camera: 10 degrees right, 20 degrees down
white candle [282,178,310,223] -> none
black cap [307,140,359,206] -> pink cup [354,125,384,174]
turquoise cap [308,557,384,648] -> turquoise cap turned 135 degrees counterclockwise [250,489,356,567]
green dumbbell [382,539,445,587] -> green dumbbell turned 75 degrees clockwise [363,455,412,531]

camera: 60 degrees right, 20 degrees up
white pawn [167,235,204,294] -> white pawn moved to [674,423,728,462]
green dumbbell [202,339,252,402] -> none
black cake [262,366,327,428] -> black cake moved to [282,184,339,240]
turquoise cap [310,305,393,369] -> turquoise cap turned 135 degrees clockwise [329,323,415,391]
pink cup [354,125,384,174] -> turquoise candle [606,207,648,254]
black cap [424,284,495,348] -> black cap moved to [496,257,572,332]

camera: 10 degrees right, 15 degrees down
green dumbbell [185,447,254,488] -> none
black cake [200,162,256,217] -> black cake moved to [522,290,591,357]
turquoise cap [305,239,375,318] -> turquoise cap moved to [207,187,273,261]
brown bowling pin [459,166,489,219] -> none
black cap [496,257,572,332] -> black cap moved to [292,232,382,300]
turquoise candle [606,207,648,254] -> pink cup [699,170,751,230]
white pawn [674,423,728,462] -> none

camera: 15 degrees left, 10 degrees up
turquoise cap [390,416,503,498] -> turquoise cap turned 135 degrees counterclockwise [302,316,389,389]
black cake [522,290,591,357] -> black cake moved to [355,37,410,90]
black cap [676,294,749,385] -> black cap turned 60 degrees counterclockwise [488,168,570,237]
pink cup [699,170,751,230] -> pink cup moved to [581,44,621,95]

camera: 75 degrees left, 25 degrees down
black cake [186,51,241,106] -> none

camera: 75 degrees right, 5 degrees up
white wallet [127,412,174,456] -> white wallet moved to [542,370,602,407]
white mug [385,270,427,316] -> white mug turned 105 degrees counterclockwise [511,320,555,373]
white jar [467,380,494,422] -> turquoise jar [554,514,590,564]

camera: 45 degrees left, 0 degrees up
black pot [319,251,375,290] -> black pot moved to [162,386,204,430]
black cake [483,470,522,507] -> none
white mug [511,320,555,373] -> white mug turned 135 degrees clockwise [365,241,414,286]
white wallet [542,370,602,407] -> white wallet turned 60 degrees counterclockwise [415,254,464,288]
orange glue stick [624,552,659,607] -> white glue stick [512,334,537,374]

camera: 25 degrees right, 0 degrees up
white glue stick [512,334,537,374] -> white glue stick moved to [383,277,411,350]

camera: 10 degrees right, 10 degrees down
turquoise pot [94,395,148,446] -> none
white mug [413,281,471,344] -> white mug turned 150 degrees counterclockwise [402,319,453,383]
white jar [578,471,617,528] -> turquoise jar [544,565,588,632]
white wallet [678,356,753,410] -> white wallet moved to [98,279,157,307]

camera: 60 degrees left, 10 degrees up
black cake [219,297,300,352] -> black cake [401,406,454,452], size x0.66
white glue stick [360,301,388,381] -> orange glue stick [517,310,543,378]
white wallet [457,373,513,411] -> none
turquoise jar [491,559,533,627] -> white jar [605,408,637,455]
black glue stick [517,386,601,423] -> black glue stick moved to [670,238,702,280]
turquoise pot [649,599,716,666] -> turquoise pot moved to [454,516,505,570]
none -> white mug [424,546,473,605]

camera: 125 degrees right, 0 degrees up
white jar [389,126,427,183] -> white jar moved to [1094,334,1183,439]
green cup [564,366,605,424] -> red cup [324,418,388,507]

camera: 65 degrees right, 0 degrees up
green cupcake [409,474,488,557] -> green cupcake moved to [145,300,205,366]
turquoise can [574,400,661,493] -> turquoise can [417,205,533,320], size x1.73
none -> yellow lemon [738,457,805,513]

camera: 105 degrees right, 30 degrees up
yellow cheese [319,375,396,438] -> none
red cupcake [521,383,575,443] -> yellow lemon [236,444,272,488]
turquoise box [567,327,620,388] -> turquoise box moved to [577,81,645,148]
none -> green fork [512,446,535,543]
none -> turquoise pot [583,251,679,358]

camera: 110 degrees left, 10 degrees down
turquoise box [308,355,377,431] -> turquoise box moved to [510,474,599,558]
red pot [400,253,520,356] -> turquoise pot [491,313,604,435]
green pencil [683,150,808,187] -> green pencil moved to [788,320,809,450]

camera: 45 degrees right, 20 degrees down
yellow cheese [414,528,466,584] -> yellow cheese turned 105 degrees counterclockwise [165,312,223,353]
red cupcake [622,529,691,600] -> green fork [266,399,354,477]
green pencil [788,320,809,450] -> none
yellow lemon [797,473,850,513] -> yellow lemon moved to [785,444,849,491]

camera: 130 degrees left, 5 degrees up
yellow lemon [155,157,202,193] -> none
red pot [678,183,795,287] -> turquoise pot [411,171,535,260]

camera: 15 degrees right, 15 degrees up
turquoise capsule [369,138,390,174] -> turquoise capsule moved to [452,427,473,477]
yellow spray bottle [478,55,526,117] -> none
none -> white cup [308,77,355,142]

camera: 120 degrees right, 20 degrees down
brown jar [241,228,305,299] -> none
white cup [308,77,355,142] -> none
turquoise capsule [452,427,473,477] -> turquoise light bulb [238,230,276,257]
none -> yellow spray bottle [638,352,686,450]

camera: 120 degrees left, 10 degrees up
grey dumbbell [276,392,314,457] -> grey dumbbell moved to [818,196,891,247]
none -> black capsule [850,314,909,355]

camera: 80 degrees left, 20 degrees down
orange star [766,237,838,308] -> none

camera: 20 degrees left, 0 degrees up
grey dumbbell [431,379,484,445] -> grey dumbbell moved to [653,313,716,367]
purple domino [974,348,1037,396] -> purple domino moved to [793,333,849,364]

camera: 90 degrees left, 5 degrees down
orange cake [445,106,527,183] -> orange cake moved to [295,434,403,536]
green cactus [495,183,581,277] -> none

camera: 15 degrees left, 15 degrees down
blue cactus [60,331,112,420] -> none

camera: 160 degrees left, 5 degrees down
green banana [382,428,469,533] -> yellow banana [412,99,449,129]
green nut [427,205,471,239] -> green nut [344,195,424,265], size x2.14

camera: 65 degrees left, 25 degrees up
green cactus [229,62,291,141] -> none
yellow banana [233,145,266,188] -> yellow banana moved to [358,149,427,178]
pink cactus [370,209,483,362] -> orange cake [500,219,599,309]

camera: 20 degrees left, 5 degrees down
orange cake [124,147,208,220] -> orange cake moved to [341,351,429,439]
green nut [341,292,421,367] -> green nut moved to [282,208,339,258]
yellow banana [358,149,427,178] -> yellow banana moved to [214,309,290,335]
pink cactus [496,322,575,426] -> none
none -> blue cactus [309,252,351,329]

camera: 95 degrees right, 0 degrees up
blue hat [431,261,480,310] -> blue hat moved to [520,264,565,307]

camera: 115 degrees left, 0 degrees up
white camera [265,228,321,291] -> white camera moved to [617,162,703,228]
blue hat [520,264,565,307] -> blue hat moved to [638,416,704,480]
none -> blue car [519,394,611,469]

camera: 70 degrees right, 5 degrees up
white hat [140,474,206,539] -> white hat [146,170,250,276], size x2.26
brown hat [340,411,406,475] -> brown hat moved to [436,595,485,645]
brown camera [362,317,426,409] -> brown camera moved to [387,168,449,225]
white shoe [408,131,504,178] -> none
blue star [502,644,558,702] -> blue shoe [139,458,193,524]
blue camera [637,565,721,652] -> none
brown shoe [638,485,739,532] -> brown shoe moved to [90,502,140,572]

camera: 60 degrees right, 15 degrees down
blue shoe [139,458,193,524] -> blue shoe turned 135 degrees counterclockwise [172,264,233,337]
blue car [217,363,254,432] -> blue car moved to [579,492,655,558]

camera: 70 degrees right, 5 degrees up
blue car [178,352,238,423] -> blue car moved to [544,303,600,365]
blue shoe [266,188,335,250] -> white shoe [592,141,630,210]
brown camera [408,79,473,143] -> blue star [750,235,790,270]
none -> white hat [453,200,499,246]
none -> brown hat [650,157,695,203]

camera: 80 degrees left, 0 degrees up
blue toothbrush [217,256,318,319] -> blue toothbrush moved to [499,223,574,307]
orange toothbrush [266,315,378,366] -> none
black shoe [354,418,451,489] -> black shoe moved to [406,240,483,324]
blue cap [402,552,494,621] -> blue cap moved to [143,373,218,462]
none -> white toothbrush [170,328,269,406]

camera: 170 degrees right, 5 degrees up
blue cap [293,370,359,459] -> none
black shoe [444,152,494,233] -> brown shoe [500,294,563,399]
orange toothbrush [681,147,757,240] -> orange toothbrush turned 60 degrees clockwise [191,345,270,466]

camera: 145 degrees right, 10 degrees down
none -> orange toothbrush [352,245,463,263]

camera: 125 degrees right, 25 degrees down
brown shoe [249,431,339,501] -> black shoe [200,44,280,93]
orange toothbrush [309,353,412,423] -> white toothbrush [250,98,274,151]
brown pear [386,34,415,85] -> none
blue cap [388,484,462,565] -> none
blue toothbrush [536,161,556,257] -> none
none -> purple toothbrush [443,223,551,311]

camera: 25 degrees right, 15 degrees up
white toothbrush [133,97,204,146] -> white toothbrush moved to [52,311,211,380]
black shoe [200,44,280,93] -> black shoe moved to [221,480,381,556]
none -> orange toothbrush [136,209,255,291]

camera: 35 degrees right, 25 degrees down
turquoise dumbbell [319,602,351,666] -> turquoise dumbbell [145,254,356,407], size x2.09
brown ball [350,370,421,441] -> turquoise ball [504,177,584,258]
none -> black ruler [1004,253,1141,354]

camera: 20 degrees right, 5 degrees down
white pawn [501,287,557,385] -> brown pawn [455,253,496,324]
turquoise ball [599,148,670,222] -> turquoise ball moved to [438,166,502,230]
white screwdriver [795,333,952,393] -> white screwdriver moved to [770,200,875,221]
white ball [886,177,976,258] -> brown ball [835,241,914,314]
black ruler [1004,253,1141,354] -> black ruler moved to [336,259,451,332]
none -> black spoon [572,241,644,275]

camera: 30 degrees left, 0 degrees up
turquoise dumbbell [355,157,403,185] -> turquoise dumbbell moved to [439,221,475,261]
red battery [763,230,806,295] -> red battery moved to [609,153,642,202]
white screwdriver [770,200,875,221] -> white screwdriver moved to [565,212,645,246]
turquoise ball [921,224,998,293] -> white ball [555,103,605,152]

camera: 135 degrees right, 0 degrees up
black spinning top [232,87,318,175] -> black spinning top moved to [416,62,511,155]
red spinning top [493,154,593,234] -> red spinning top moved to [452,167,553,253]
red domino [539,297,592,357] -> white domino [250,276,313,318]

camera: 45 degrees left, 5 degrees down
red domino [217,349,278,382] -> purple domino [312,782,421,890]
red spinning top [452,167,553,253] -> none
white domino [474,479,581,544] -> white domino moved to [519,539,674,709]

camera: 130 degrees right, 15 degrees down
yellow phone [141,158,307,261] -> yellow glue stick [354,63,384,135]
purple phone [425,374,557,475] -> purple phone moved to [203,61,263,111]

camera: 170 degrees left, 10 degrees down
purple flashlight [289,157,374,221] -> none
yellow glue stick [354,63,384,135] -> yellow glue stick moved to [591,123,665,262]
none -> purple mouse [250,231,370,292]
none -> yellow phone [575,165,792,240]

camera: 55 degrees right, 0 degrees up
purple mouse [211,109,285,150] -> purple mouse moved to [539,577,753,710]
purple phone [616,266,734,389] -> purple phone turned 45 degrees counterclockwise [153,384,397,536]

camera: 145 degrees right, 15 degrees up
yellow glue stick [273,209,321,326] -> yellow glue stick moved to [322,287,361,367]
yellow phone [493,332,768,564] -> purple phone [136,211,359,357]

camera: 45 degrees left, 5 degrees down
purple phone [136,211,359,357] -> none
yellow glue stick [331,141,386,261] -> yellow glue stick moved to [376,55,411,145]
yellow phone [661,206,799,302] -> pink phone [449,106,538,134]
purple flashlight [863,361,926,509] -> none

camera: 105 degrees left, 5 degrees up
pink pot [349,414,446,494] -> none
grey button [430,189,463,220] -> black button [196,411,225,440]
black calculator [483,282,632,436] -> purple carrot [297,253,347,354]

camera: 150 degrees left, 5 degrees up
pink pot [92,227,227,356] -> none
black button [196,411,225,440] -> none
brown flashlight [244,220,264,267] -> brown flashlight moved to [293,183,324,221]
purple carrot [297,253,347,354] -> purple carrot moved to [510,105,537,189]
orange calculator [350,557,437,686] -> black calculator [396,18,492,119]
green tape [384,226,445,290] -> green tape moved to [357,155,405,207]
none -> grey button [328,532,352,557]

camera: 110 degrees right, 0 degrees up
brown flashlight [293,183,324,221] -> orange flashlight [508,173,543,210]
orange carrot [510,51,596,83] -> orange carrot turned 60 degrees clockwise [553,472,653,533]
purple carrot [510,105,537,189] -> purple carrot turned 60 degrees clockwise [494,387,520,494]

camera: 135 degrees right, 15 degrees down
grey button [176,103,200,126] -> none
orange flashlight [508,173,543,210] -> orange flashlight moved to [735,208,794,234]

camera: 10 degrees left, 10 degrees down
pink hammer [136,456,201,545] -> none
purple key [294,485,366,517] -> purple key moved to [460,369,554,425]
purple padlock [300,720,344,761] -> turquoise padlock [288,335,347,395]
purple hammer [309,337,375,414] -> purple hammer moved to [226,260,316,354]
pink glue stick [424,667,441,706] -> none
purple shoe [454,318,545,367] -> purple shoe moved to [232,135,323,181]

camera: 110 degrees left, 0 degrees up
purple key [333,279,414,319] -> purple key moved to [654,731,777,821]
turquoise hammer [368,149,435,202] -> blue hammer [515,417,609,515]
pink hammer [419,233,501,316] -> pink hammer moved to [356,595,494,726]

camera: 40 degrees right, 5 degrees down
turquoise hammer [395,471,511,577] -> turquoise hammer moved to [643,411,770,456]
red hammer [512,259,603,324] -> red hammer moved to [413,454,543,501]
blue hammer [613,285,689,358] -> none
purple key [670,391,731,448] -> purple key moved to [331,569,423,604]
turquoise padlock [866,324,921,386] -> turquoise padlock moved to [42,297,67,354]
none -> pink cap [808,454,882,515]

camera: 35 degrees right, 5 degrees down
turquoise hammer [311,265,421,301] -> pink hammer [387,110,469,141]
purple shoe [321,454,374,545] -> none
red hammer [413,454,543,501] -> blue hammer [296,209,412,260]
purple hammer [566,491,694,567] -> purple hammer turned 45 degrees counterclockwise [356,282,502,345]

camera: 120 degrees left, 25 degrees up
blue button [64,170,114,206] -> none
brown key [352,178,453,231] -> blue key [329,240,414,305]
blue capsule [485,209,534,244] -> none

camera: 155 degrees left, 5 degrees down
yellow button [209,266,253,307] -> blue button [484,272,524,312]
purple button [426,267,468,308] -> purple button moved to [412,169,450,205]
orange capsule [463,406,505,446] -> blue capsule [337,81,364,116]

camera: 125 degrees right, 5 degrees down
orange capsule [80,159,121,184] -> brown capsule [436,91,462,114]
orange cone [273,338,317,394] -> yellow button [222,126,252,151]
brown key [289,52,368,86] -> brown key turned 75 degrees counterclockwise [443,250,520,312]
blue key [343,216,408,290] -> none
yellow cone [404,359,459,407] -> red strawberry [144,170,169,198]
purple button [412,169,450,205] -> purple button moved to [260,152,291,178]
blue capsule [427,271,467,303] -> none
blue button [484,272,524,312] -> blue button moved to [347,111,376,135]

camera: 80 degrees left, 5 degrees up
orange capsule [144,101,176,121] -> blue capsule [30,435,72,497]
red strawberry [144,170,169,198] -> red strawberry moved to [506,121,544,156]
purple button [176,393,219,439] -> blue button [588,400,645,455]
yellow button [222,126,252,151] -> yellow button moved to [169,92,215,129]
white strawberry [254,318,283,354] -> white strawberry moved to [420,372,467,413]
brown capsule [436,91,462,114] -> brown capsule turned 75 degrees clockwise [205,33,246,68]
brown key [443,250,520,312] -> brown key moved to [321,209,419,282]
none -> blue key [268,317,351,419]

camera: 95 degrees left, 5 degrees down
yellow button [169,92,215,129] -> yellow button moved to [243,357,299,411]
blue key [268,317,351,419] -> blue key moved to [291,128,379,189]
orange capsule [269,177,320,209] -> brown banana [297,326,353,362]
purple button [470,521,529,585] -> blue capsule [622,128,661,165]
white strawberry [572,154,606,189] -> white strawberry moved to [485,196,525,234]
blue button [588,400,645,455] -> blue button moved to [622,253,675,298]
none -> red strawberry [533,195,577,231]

# [WHAT TO PRODUCE]
Could you retype exactly the lines above, starting at the line that contains "none -> grey button [328,532,352,557]" and ending at the line that contains "none -> pink cap [808,454,882,515]", and nothing more?

# [RESULT]
none -> grey button [328,532,352,557]

camera: 110 degrees right, 0 degrees up
brown flashlight [293,183,324,221] -> orange flashlight [508,173,543,210]
orange carrot [510,51,596,83] -> orange carrot turned 60 degrees clockwise [553,472,653,533]
purple carrot [510,105,537,189] -> purple carrot turned 60 degrees clockwise [494,387,520,494]

camera: 135 degrees right, 15 degrees down
grey button [176,103,200,126] -> none
orange flashlight [508,173,543,210] -> orange flashlight moved to [735,208,794,234]

camera: 10 degrees left, 10 degrees down
pink hammer [136,456,201,545] -> none
purple key [294,485,366,517] -> purple key moved to [460,369,554,425]
purple padlock [300,720,344,761] -> turquoise padlock [288,335,347,395]
purple hammer [309,337,375,414] -> purple hammer moved to [226,260,316,354]
pink glue stick [424,667,441,706] -> none
purple shoe [454,318,545,367] -> purple shoe moved to [232,135,323,181]

camera: 110 degrees left, 0 degrees up
purple key [333,279,414,319] -> purple key moved to [654,731,777,821]
turquoise hammer [368,149,435,202] -> blue hammer [515,417,609,515]
pink hammer [419,233,501,316] -> pink hammer moved to [356,595,494,726]

camera: 40 degrees right, 5 degrees down
turquoise hammer [395,471,511,577] -> turquoise hammer moved to [643,411,770,456]
red hammer [512,259,603,324] -> red hammer moved to [413,454,543,501]
blue hammer [613,285,689,358] -> none
purple key [670,391,731,448] -> purple key moved to [331,569,423,604]
turquoise padlock [866,324,921,386] -> turquoise padlock moved to [42,297,67,354]
none -> pink cap [808,454,882,515]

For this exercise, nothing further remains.